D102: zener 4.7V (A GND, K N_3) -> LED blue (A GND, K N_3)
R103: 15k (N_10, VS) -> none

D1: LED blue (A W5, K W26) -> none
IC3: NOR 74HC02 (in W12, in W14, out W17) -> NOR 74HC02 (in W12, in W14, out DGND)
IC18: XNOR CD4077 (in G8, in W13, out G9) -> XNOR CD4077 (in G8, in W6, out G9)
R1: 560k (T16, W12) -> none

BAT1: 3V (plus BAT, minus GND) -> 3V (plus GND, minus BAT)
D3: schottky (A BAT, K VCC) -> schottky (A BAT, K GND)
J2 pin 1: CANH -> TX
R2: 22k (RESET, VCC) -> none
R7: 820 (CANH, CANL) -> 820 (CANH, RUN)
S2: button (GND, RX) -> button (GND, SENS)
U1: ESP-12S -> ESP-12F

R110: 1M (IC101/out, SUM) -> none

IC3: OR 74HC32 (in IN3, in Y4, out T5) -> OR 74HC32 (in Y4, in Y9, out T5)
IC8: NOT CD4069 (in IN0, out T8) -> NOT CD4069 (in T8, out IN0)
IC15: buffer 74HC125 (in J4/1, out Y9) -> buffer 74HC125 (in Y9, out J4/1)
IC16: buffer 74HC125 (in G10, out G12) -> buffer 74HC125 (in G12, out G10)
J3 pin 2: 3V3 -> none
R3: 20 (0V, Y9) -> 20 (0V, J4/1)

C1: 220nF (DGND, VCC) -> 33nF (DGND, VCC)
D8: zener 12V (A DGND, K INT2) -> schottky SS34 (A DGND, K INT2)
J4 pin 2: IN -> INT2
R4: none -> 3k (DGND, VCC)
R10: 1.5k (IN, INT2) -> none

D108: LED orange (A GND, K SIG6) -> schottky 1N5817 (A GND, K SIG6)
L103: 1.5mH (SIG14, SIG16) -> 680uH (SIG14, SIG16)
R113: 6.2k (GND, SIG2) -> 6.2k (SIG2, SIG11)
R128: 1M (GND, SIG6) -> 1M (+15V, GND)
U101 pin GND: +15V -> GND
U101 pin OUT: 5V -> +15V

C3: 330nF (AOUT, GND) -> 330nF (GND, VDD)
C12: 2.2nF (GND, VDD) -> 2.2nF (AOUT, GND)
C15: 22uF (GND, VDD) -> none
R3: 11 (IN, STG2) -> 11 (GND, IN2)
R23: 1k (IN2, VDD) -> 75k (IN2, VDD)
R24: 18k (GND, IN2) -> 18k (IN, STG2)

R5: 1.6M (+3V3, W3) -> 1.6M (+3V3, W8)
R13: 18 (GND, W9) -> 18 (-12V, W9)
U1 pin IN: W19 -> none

**EXERCISE**
Retype the records above in full, with no differences.

**EXPECTED OUTPUT**
D102: zener 4.7V (A GND, K N_3) -> LED blue (A GND, K N_3)
R103: 15k (N_10, VS) -> none

D1: LED blue (A W5, K W26) -> none
IC3: NOR 74HC02 (in W12, in W14, out W17) -> NOR 74HC02 (in W12, in W14, out DGND)
IC18: XNOR CD4077 (in G8, in W13, out G9) -> XNOR CD4077 (in G8, in W6, out G9)
R1: 560k (T16, W12) -> none

BAT1: 3V (plus BAT, minus GND) -> 3V (plus GND, minus BAT)
D3: schottky (A BAT, K VCC) -> schottky (A BAT, K GND)
J2 pin 1: CANH -> TX
R2: 22k (RESET, VCC) -> none
R7: 820 (CANH, CANL) -> 820 (CANH, RUN)
S2: button (GND, RX) -> button (GND, SENS)
U1: ESP-12S -> ESP-12F

R110: 1M (IC101/out, SUM) -> none

IC3: OR 74HC32 (in IN3, in Y4, out T5) -> OR 74HC32 (in Y4, in Y9, out T5)
IC8: NOT CD4069 (in IN0, out T8) -> NOT CD4069 (in T8, out IN0)
IC15: buffer 74HC125 (in J4/1, out Y9) -> buffer 74HC125 (in Y9, out J4/1)
IC16: buffer 74HC125 (in G10, out G12) -> buffer 74HC125 (in G12, out G10)
J3 pin 2: 3V3 -> none
R3: 20 (0V, Y9) -> 20 (0V, J4/1)

C1: 220nF (DGND, VCC) -> 33nF (DGND, VCC)
D8: zener 12V (A DGND, K INT2) -> schottky SS34 (A DGND, K INT2)
J4 pin 2: IN -> INT2
R4: none -> 3k (DGND, VCC)
R10: 1.5k (IN, INT2) -> none

D108: LED orange (A GND, K SIG6) -> schottky 1N5817 (A GND, K SIG6)
L103: 1.5mH (SIG14, SIG16) -> 680uH (SIG14, SIG16)
R113: 6.2k (GND, SIG2) -> 6.2k (SIG2, SIG11)
R128: 1M (GND, SIG6) -> 1M (+15V, GND)
U101 pin GND: +15V -> GND
U101 pin OUT: 5V -> +15V

C3: 330nF (AOUT, GND) -> 330nF (GND, VDD)
C12: 2.2nF (GND, VDD) -> 2.2nF (AOUT, GND)
C15: 22uF (GND, VDD) -> none
R3: 11 (IN, STG2) -> 11 (GND, IN2)
R23: 1k (IN2, VDD) -> 75k (IN2, VDD)
R24: 18k (GND, IN2) -> 18k (IN, STG2)

R5: 1.6M (+3V3, W3) -> 1.6M (+3V3, W8)
R13: 18 (GND, W9) -> 18 (-12V, W9)
U1 pin IN: W19 -> none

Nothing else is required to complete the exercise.